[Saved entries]
======
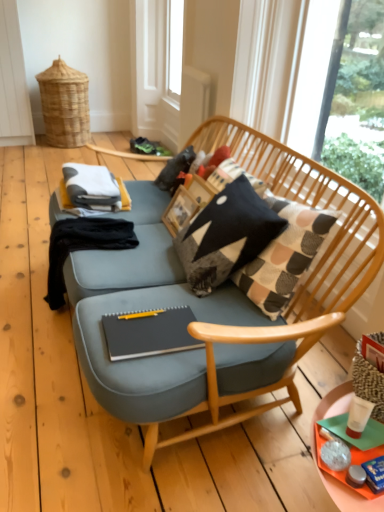
Question: From a real-world perspective, is transparent plastic screen door at upper center under knitted fabric pillow at center?

Choices:
 (A) no
 (B) yes

Answer: (A)

Question: Does transparent plastic screen door at upper center have a lesser height compared to knitted fabric pillow at center?

Choices:
 (A) no
 (B) yes

Answer: (A)

Question: Can you confirm if transparent plastic screen door at upper center is thinner than knitted fabric pillow at center?

Choices:
 (A) yes
 (B) no

Answer: (A)

Question: Does transparent plastic screen door at upper center have a greater width compared to knitted fabric pillow at center?

Choices:
 (A) no
 (B) yes

Answer: (A)

Question: Is transparent plastic screen door at upper center bigger than knitted fabric pillow at center?

Choices:
 (A) no
 (B) yes

Answer: (B)

Question: From the image's perspective, is transparent plastic screen door at upper center on knitted fabric pillow at center?

Choices:
 (A) yes
 (B) no

Answer: (A)

Question: From a real-world perspective, is transparent glass window at upper right below knitted fabric pillow at center?

Choices:
 (A) yes
 (B) no

Answer: (B)

Question: Is transparent glass window at upper right shorter than knitted fabric pillow at center?

Choices:
 (A) yes
 (B) no

Answer: (B)

Question: Does transparent glass window at upper right turn towards knitted fabric pillow at center?

Choices:
 (A) no
 (B) yes

Answer: (A)

Question: From a real-world perspective, is transparent glass window at upper right on top of knitted fabric pillow at center?

Choices:
 (A) yes
 (B) no

Answer: (A)

Question: Is the position of transparent glass window at upper right more distant than that of knitted fabric pillow at center?

Choices:
 (A) yes
 (B) no

Answer: (A)

Question: From the image's perspective, does transparent glass window at upper right appear higher than knitted fabric pillow at center?

Choices:
 (A) no
 (B) yes

Answer: (B)

Question: Is black fabric at left aimed at orange plastic tray at lower right?

Choices:
 (A) yes
 (B) no

Answer: (B)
======
Show each line of the listing above that contains the word "compared".

• **Solution for this exercise**
Question: Does transparent plastic screen door at upper center have a lesser height compared to knitted fabric pillow at center?
Question: Does transparent plastic screen door at upper center have a greater width compared to knitted fabric pillow at center?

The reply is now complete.